**EXERCISE DATA**
* * * * * * * * *

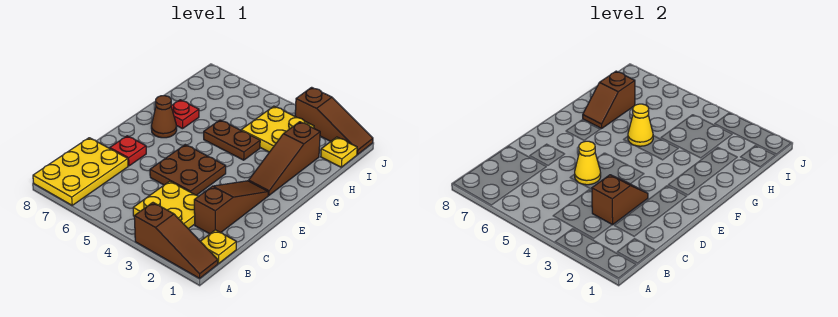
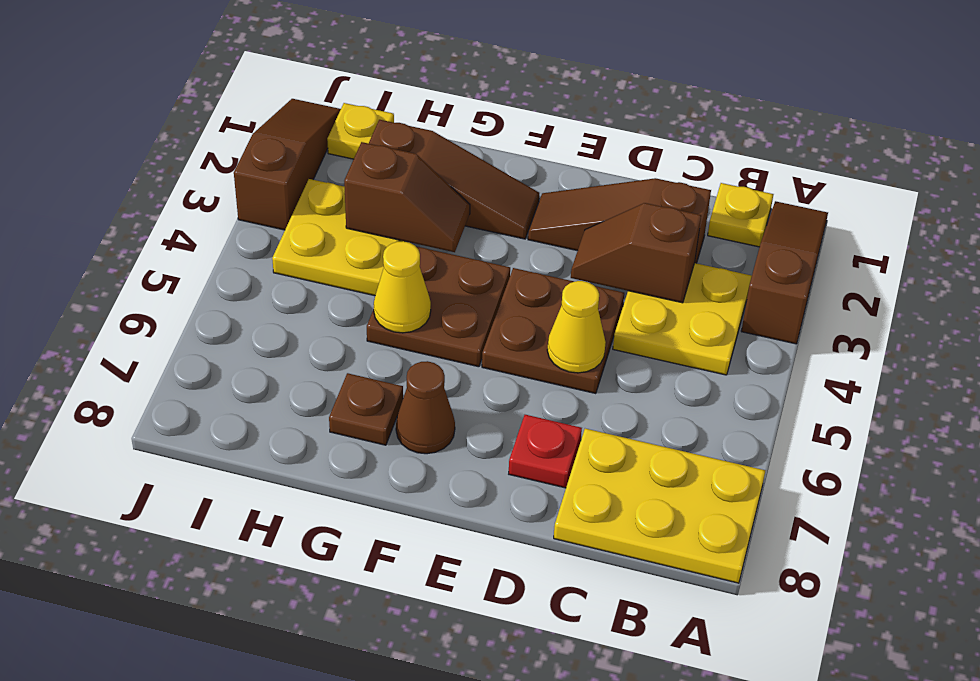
brown plate G4:G5 level 1 -> brown plate F4:G5 level 1
red plate G7 level 1 -> brown plate G7 level 1
brown slope G7:H7 level 2 top H -> brown slope G3:H3 level 2 top H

* * * * * * * * *

**ABOUT THIS TASK**
Restate the data above exactly, stripping out each image.

**TASK RESULT**
brown plate G4:G5 level 1 -> brown plate F4:G5 level 1
red plate G7 level 1 -> brown plate G7 level 1
brown slope G7:H7 level 2 top H -> brown slope G3:H3 level 2 top H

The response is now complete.